TASK DETAILS
Report every line below that has the string "gray" in it.

RECORDS FOR THIS TASK
····················

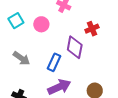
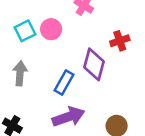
cyan square: (16, 21) -> (25, 31), moved
gray arrow: (21, 58) -> (20, 73), turned -126

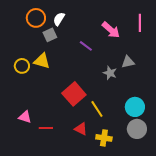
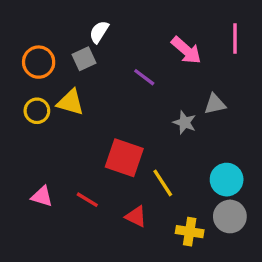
orange circle: (36, 18) -> (39, 62), moved
red square: (74, 94) -> (124, 158), turned -30
red line: (46, 128) -> (87, 200), moved, turned 32
yellow cross: (104, 138) -> (190, 232), moved

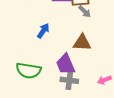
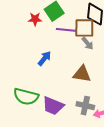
purple trapezoid: (66, 64) -> (53, 106), moved, turned -50
gray cross: (69, 80) -> (85, 106), moved

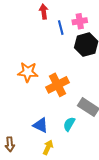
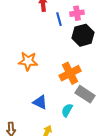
orange cross: (58, 85) -> (70, 73), moved
blue triangle: (41, 125) -> (40, 102), moved

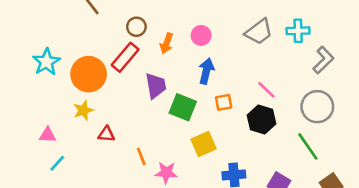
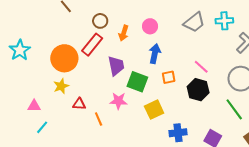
cyan star: (46, 62) -> (20, 50), moved
orange line: (141, 156) -> (99, 119), moved
pink star: (166, 173) -> (118, 101), moved

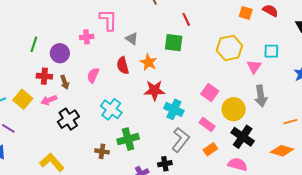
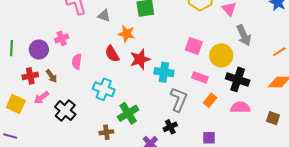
pink cross: (87, 37) -> (62, 38), moved
red semicircle: (123, 66) -> (112, 54), moved

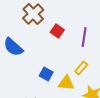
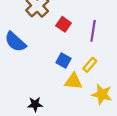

····················

RESULT OF THIS EXERCISE
gray arrow: (21, 58) -> (20, 73), turned -126
gray cross: (69, 80) -> (85, 106), moved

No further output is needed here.